> [Work to complete]: Produce a word-for-word copy of the listing below without its pictures.

> [Records to process]:
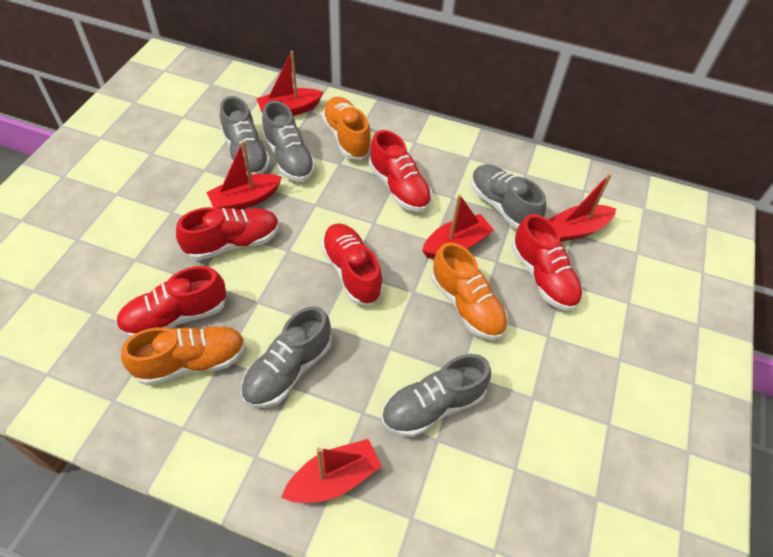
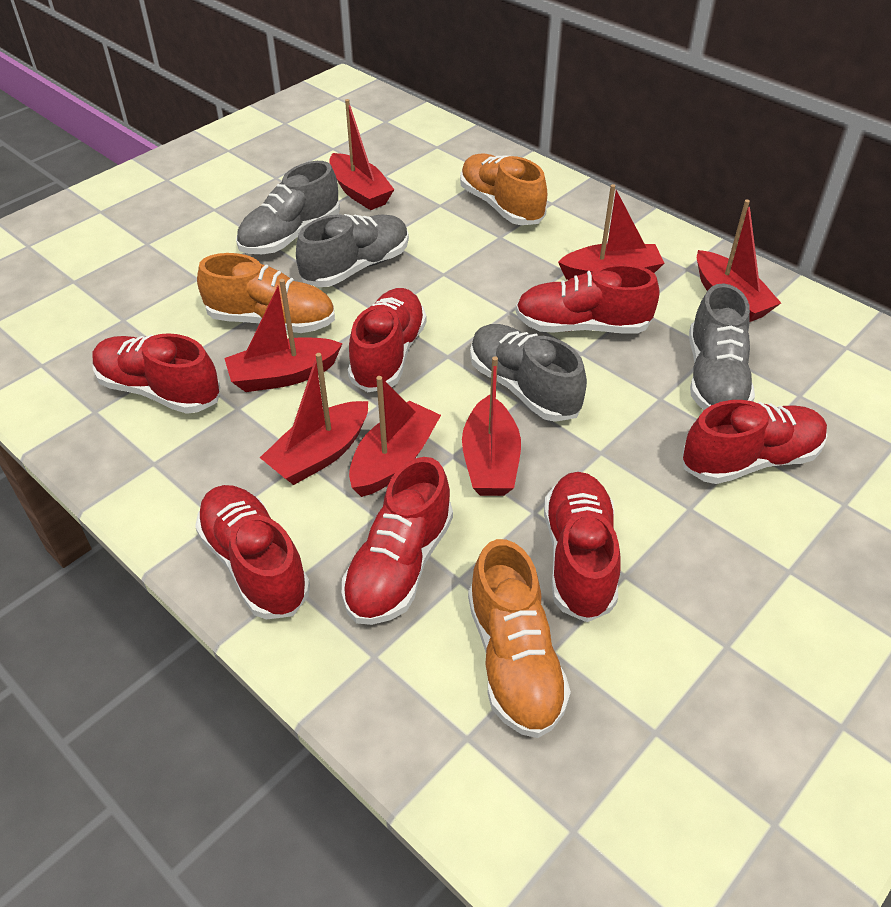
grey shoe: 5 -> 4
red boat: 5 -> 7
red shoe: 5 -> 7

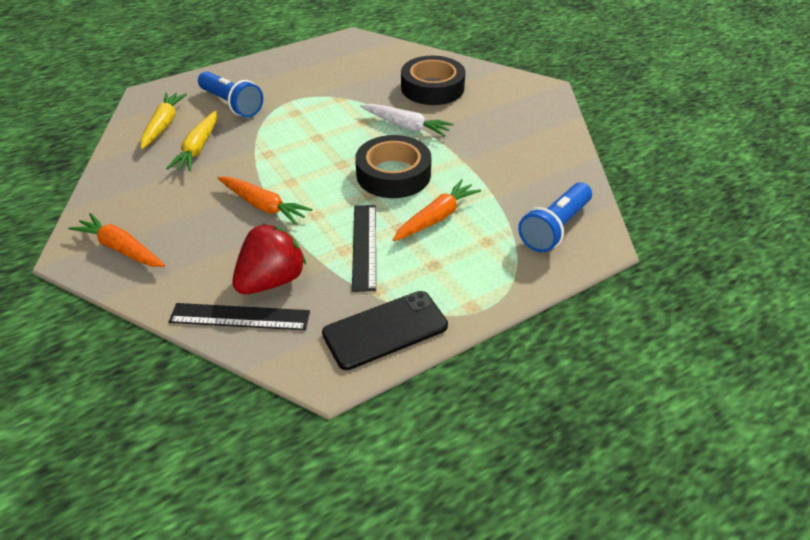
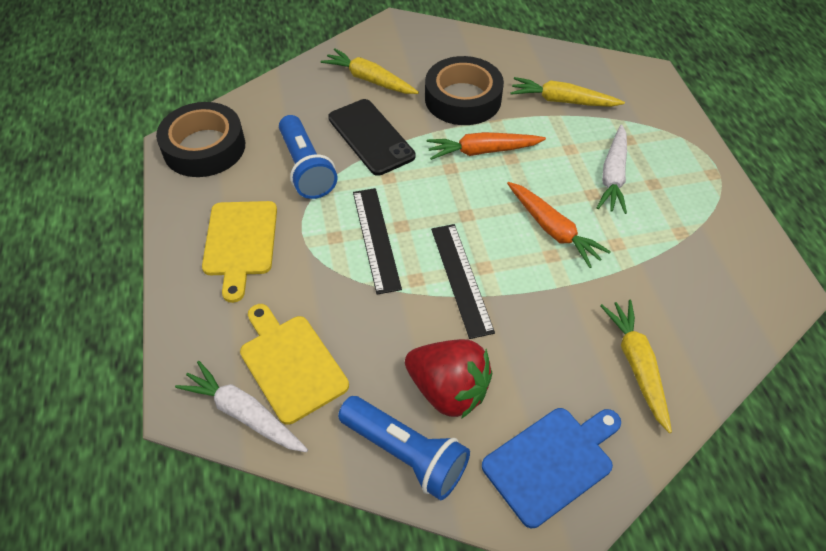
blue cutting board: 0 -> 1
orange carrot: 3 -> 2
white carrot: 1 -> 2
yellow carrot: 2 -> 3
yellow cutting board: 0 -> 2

> [Response]:
grey shoe: 5 -> 4
red boat: 5 -> 7
red shoe: 5 -> 7

blue cutting board: 0 -> 1
orange carrot: 3 -> 2
white carrot: 1 -> 2
yellow carrot: 2 -> 3
yellow cutting board: 0 -> 2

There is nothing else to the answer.